* What the task asks: Without the images, set down each entry exactly.

* Data records:
════════════════════

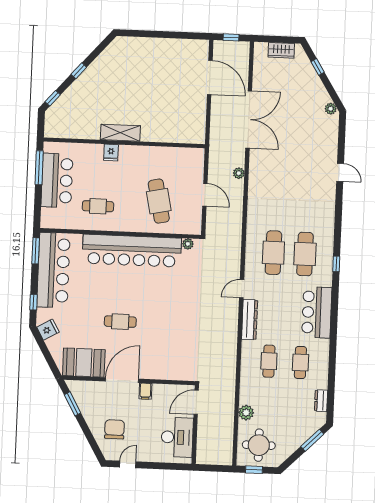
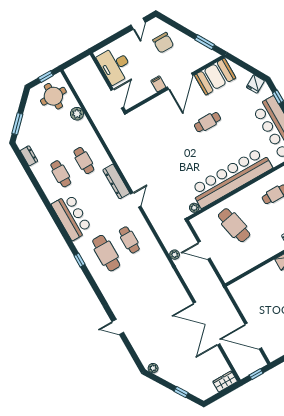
wardrobe: (281, 50) -> (225, 381), moved
plant: (239, 173) -> (175, 255), moved
cafe table: (273, 253) -> (129, 240), width x0.73, depth x0.74

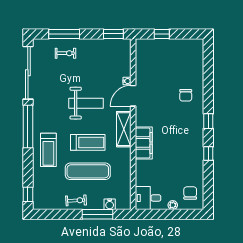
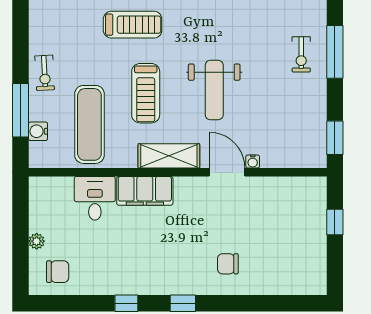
treadmill: (48, 150) -> (133, 25), turned 180
exercise mat: (88, 171) -> (89, 124), moved
desk: (148, 198) -> (95, 198), moved

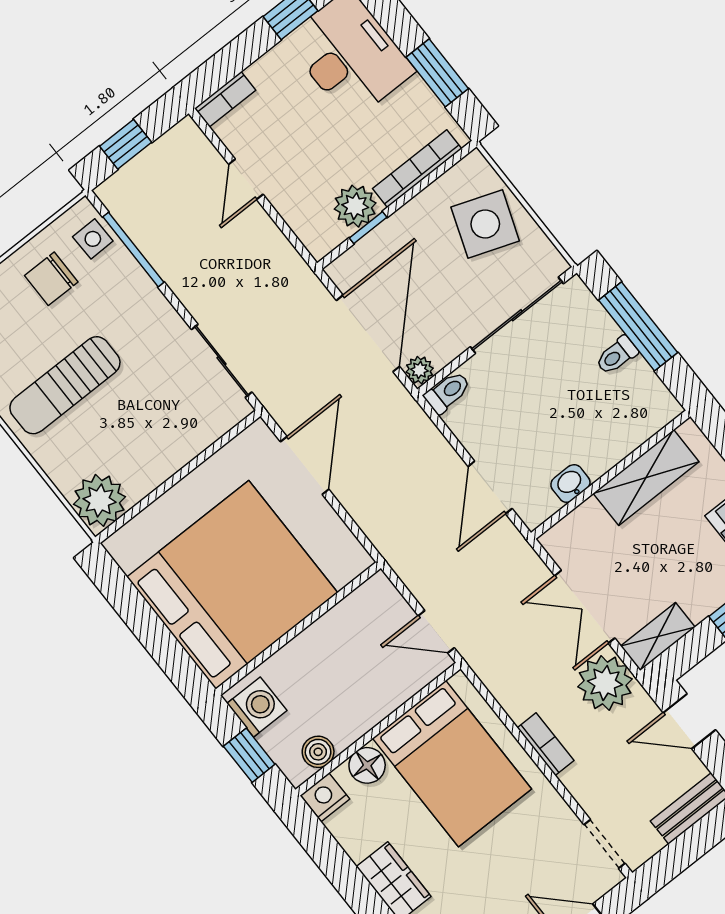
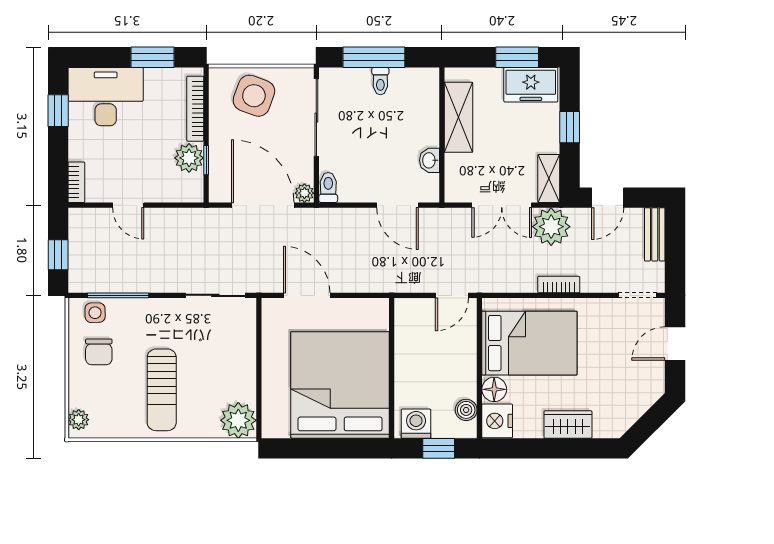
nightstand: (325, 797) -> (497, 421), width x1.36, depth x1.33

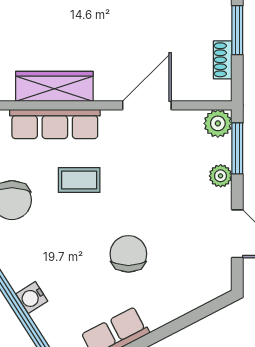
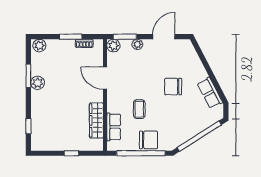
row of seats: (55, 124) -> (114, 127), width x0.68
water cooler: (32, 297) -> (193, 131), removed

════════════════════

* Problem solution:
wardrobe: (281, 50) -> (225, 381), moved
plant: (239, 173) -> (175, 255), moved
cafe table: (273, 253) -> (129, 240), width x0.73, depth x0.74

treadmill: (48, 150) -> (133, 25), turned 180
exercise mat: (88, 171) -> (89, 124), moved
desk: (148, 198) -> (95, 198), moved

nightstand: (325, 797) -> (497, 421), width x1.36, depth x1.33

row of seats: (55, 124) -> (114, 127), width x0.68
water cooler: (32, 297) -> (193, 131), removed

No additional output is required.